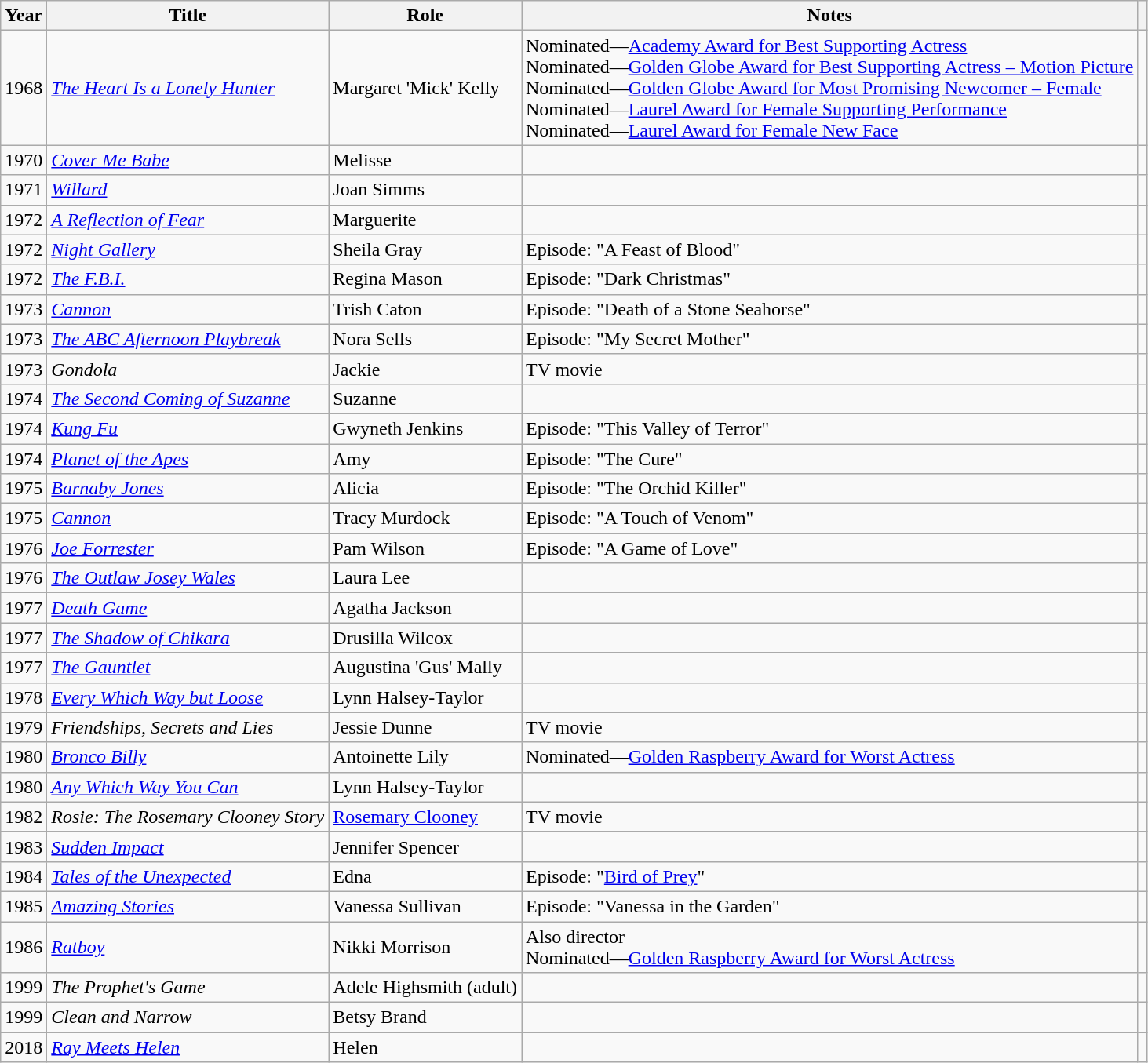
Episode: "My Secret Mother" (829, 339)
Ray Meets Helen (188, 1048)
Augustina 'Gus' Mally (425, 668)
The Shadow of Chikara (188, 638)
Suzanne (425, 399)
Role (425, 16)
Marguerite (425, 220)
Trish Caton (425, 309)
Episode: "Vanessa in the Garden" (829, 906)
Amazing Stories (188, 906)
Jessie Dunne (425, 727)
Any Which Way You Can (188, 787)
The Outlaw Josey Wales (188, 578)
Kung Fu (188, 428)
Planet of the Apes (188, 459)
The Second Coming of Suzanne (188, 399)
Margaret 'Mick' Kelly (425, 88)
Episode: "Dark Christmas" (829, 279)
Sheila Gray (425, 250)
Pam Wilson (425, 548)
The Heart Is a Lonely Hunter (188, 88)
Antoinette Lily (425, 757)
Sudden Impact (188, 847)
Rosemary Clooney (425, 817)
Jennifer Spencer (425, 847)
Episode: "A Feast of Blood" (829, 250)
The F.B.I. (188, 279)
Notes (829, 16)
1978 (24, 698)
Joe Forrester (188, 548)
Nominated—Golden Raspberry Award for Worst Actress (829, 757)
Death Game (188, 608)
Rosie: The Rosemary Clooney Story (188, 817)
Also directorNominated—Golden Raspberry Award for Worst Actress (829, 946)
Melisse (425, 160)
Clean and Narrow (188, 1018)
Gondola (188, 369)
Bronco Billy (188, 757)
Barnaby Jones (188, 489)
Episode: "The Cure" (829, 459)
Tales of the Unexpected (188, 876)
Ratboy (188, 946)
The Gauntlet (188, 668)
1970 (24, 160)
Episode: "The Orchid Killer" (829, 489)
Cover Me Babe (188, 160)
Episode: "A Touch of Venom" (829, 519)
Night Gallery (188, 250)
A Reflection of Fear (188, 220)
1985 (24, 906)
Laura Lee (425, 578)
Friendships, Secrets and Lies (188, 727)
Episode: "Death of a Stone Seahorse" (829, 309)
Betsy Brand (425, 1018)
Gwyneth Jenkins (425, 428)
1986 (24, 946)
2018 (24, 1048)
Jackie (425, 369)
Year (24, 16)
Title (188, 16)
The Prophet's Game (188, 988)
Every Which Way but Loose (188, 698)
Drusilla Wilcox (425, 638)
1984 (24, 876)
Episode: "This Valley of Terror" (829, 428)
1983 (24, 847)
1979 (24, 727)
Edna (425, 876)
Episode: "Bird of Prey" (829, 876)
1982 (24, 817)
1971 (24, 190)
Helen (425, 1048)
Nikki Morrison (425, 946)
Agatha Jackson (425, 608)
Alicia (425, 489)
Amy (425, 459)
Adele Highsmith (adult) (425, 988)
Vanessa Sullivan (425, 906)
Regina Mason (425, 279)
Willard (188, 190)
Joan Simms (425, 190)
Episode: "A Game of Love" (829, 548)
1968 (24, 88)
Tracy Murdock (425, 519)
The ABC Afternoon Playbreak (188, 339)
Nora Sells (425, 339)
◆ ◆ ◆
### GIVEN PROBLEM
Can you retype every row above with the same wording and coordinates, leaving out the picture?

### RESPONSE
Episode: "My Secret Mother" (829, 339)
Ray Meets Helen (188, 1048)
Augustina 'Gus' Mally (425, 668)
The Shadow of Chikara (188, 638)
Suzanne (425, 399)
Role (425, 16)
Marguerite (425, 220)
Trish Caton (425, 309)
Episode: "Vanessa in the Garden" (829, 906)
Amazing Stories (188, 906)
Jessie Dunne (425, 727)
Any Which Way You Can (188, 787)
The Outlaw Josey Wales (188, 578)
Kung Fu (188, 428)
Planet of the Apes (188, 459)
The Second Coming of Suzanne (188, 399)
Margaret 'Mick' Kelly (425, 88)
Episode: "Dark Christmas" (829, 279)
Sheila Gray (425, 250)
Pam Wilson (425, 548)
The Heart Is a Lonely Hunter (188, 88)
Antoinette Lily (425, 757)
Sudden Impact (188, 847)
Rosemary Clooney (425, 817)
Jennifer Spencer (425, 847)
Episode: "A Feast of Blood" (829, 250)
The F.B.I. (188, 279)
Notes (829, 16)
1978 (24, 698)
Joe Forrester (188, 548)
Nominated—Golden Raspberry Award for Worst Actress (829, 757)
Death Game (188, 608)
Rosie: The Rosemary Clooney Story (188, 817)
Also directorNominated—Golden Raspberry Award for Worst Actress (829, 946)
Melisse (425, 160)
Clean and Narrow (188, 1018)
Gondola (188, 369)
Bronco Billy (188, 757)
Barnaby Jones (188, 489)
Episode: "The Cure" (829, 459)
Tales of the Unexpected (188, 876)
Ratboy (188, 946)
The Gauntlet (188, 668)
1970 (24, 160)
Episode: "The Orchid Killer" (829, 489)
Cover Me Babe (188, 160)
Episode: "A Touch of Venom" (829, 519)
Night Gallery (188, 250)
A Reflection of Fear (188, 220)
1985 (24, 906)
Laura Lee (425, 578)
Friendships, Secrets and Lies (188, 727)
Episode: "Death of a Stone Seahorse" (829, 309)
Betsy Brand (425, 1018)
Gwyneth Jenkins (425, 428)
1986 (24, 946)
2018 (24, 1048)
Jackie (425, 369)
Year (24, 16)
Title (188, 16)
The Prophet's Game (188, 988)
Every Which Way but Loose (188, 698)
Drusilla Wilcox (425, 638)
1984 (24, 876)
Episode: "This Valley of Terror" (829, 428)
1983 (24, 847)
1979 (24, 727)
Edna (425, 876)
Episode: "Bird of Prey" (829, 876)
1982 (24, 817)
1971 (24, 190)
Helen (425, 1048)
Nikki Morrison (425, 946)
Agatha Jackson (425, 608)
Alicia (425, 489)
Amy (425, 459)
Adele Highsmith (adult) (425, 988)
Vanessa Sullivan (425, 906)
Regina Mason (425, 279)
Willard (188, 190)
Joan Simms (425, 190)
Episode: "A Game of Love" (829, 548)
1968 (24, 88)
Tracy Murdock (425, 519)
The ABC Afternoon Playbreak (188, 339)
Nora Sells (425, 339)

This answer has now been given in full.